- _ABOUT THIS EXERCISE_
When you reach the line containing "(538, 125) = (388, 432): blue" in the data below, begin returning lines exactly as written, and stop once the line containing "(602, 190) = (263, 378): none" has been returned.
++++ EXERCISE DATA
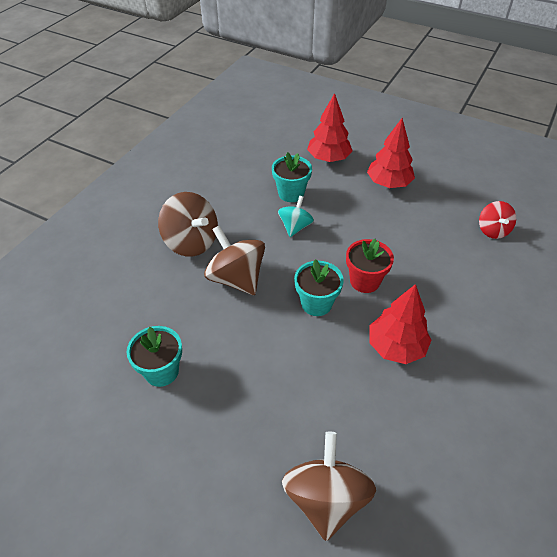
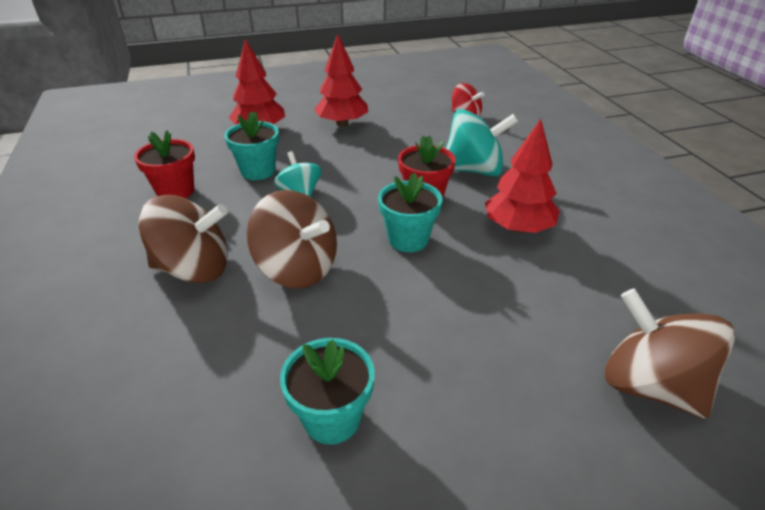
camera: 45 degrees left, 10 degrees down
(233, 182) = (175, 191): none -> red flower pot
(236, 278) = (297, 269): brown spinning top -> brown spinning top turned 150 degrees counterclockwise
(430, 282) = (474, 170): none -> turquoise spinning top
++++++++
++++ EXERCISE DATA
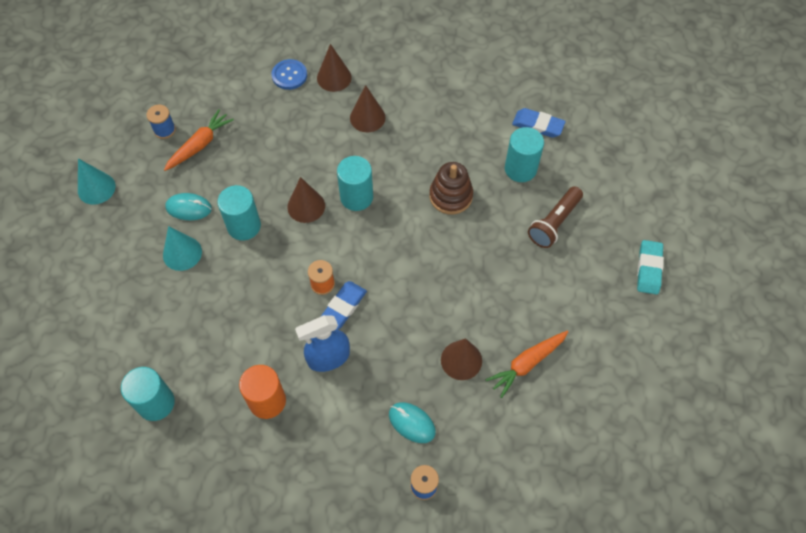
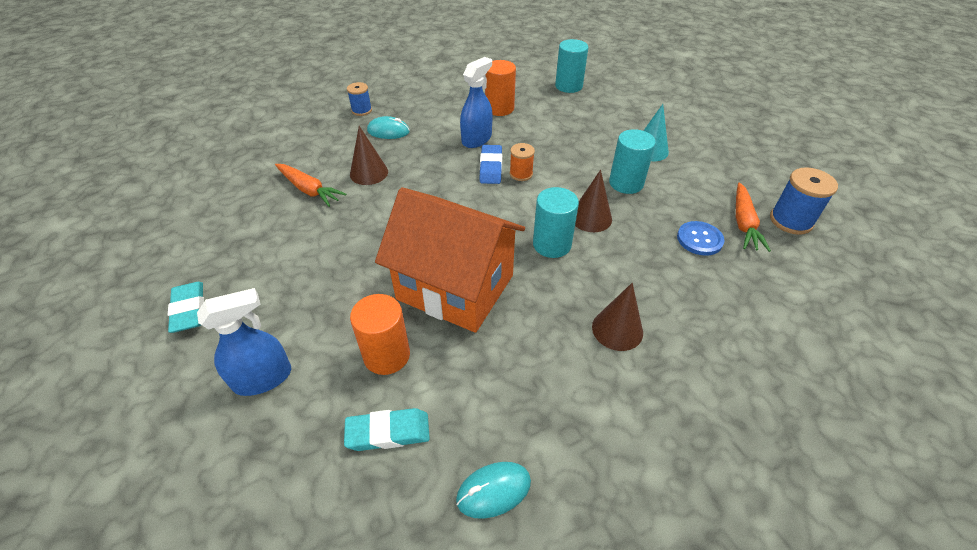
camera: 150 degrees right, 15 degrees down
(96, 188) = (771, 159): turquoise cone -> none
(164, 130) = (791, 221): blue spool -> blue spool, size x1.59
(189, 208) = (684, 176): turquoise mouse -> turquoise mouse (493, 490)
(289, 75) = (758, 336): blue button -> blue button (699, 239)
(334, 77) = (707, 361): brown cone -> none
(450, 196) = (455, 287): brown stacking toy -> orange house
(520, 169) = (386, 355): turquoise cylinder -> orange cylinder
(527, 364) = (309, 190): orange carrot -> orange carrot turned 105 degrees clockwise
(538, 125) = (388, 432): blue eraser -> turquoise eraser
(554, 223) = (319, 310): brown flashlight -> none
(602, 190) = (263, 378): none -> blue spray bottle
++++++++
- _PROBLEM SOLUTION_
(538, 125) = (388, 432): blue eraser -> turquoise eraser
(554, 223) = (319, 310): brown flashlight -> none
(602, 190) = (263, 378): none -> blue spray bottle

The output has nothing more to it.